** Data excerpt follows **

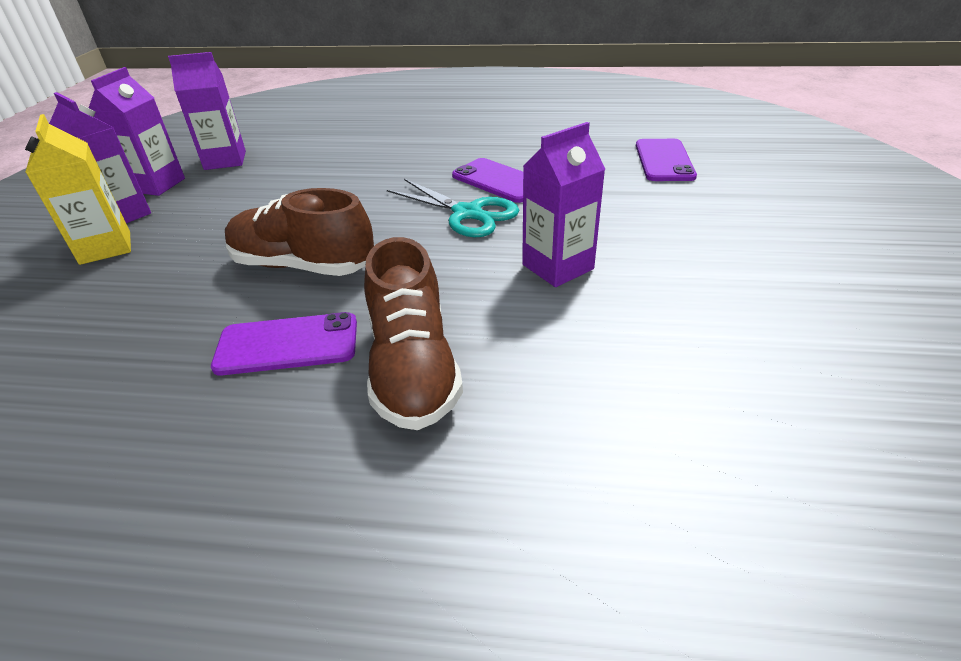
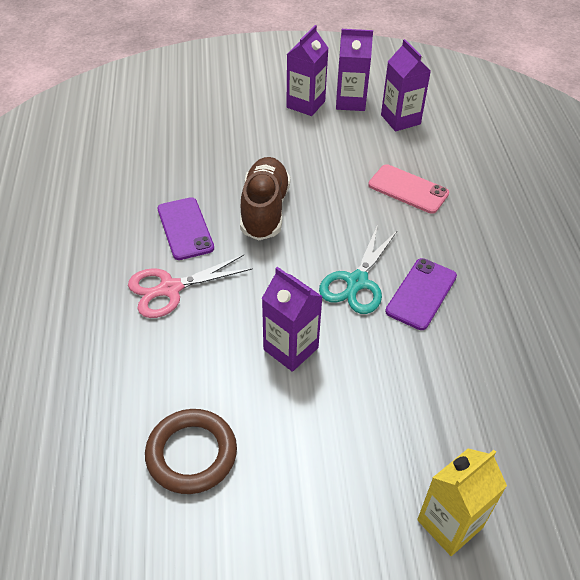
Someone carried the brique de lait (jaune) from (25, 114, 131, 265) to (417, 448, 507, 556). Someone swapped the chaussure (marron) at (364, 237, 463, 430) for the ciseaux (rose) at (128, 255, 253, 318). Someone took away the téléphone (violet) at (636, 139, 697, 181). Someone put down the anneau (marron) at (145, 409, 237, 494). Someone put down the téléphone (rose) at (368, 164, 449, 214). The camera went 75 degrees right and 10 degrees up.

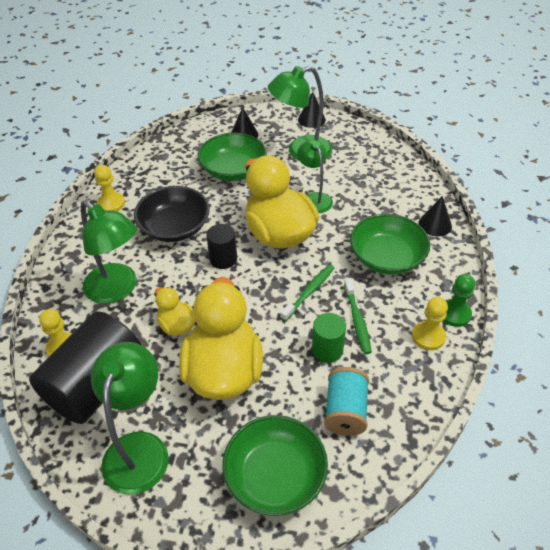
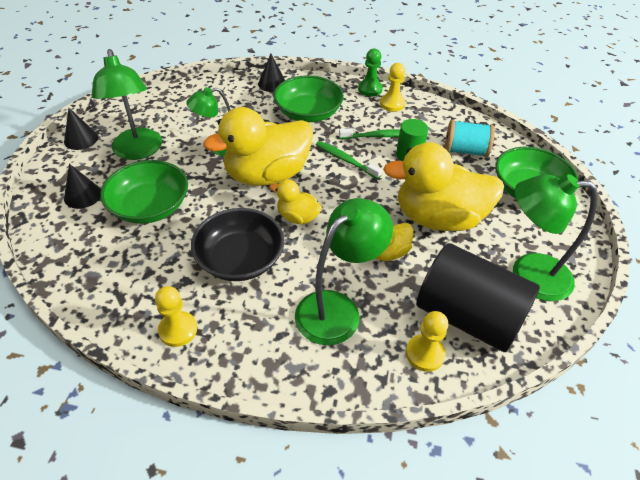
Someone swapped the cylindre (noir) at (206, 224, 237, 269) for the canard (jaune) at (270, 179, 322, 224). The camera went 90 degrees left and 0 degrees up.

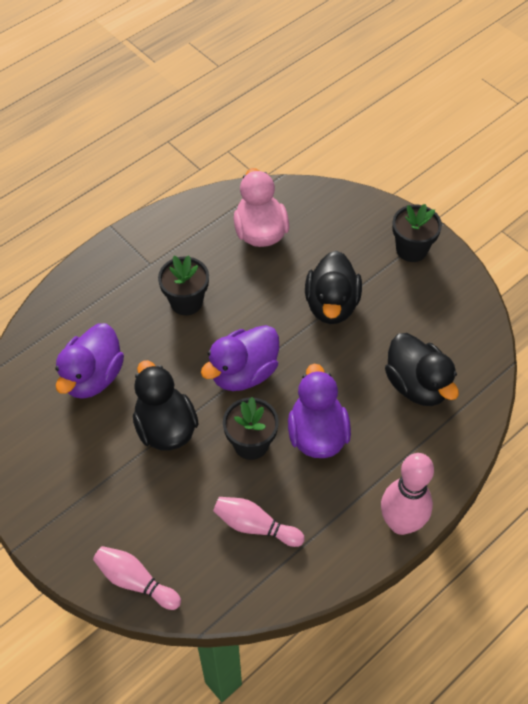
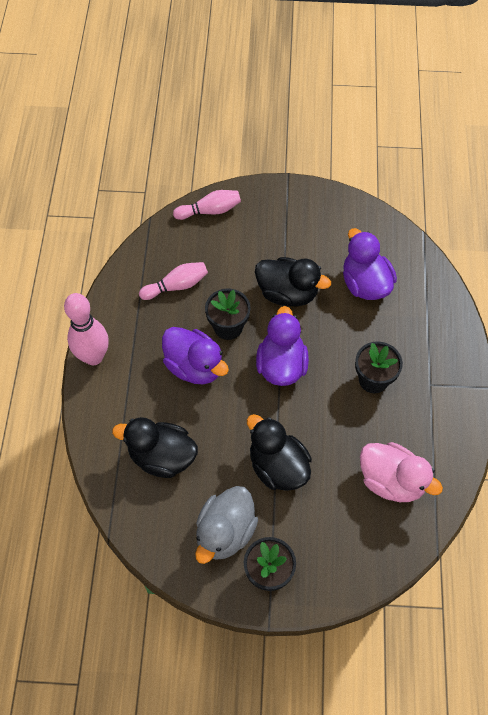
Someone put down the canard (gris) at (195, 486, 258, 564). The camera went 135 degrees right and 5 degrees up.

** End of Data excerpt **

- Task statement:
When you reproduce the material, keep every word exact and leave each picture out.

- The completed task:
Someone carried the brique de lait (jaune) from (25, 114, 131, 265) to (417, 448, 507, 556). Someone swapped the chaussure (marron) at (364, 237, 463, 430) for the ciseaux (rose) at (128, 255, 253, 318). Someone took away the téléphone (violet) at (636, 139, 697, 181). Someone put down the anneau (marron) at (145, 409, 237, 494). Someone put down the téléphone (rose) at (368, 164, 449, 214). The camera went 75 degrees right and 10 degrees up.

Someone swapped the cylindre (noir) at (206, 224, 237, 269) for the canard (jaune) at (270, 179, 322, 224). The camera went 90 degrees left and 0 degrees up.

Someone put down the canard (gris) at (195, 486, 258, 564). The camera went 135 degrees right and 5 degrees up.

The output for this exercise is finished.